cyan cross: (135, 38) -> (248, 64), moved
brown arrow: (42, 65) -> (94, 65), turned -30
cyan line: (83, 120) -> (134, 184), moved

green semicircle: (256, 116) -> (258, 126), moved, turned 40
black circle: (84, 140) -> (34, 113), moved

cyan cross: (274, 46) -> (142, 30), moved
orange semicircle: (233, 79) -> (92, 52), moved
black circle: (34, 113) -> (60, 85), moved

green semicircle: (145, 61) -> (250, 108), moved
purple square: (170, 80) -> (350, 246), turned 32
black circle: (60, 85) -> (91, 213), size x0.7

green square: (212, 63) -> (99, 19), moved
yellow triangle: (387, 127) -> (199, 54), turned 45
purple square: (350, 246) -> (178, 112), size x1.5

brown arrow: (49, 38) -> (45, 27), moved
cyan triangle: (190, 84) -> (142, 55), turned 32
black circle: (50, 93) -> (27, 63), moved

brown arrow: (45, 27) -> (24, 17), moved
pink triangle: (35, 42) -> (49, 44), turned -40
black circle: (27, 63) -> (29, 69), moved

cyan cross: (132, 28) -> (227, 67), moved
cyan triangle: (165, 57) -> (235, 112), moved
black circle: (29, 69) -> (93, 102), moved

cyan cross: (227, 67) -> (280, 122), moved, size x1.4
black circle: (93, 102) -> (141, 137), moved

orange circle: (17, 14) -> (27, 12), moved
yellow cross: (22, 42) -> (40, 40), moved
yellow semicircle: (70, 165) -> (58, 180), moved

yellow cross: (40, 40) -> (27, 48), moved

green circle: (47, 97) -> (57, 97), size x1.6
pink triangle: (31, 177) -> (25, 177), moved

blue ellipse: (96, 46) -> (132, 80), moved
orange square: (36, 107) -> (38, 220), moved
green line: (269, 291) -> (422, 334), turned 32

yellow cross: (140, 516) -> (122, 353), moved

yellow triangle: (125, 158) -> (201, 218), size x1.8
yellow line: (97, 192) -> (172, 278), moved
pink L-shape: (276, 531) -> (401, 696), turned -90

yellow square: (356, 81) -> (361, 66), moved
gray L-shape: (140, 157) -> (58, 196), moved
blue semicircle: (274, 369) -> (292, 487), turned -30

_ _ _ _ _ _ _

Look over the listing above and copy each line that contains "square".

_ANSWER TO THIS EXERCISE_.
purple square: (170, 80) -> (350, 246), turned 32
green square: (212, 63) -> (99, 19), moved
purple square: (350, 246) -> (178, 112), size x1.5
orange square: (36, 107) -> (38, 220), moved
yellow square: (356, 81) -> (361, 66), moved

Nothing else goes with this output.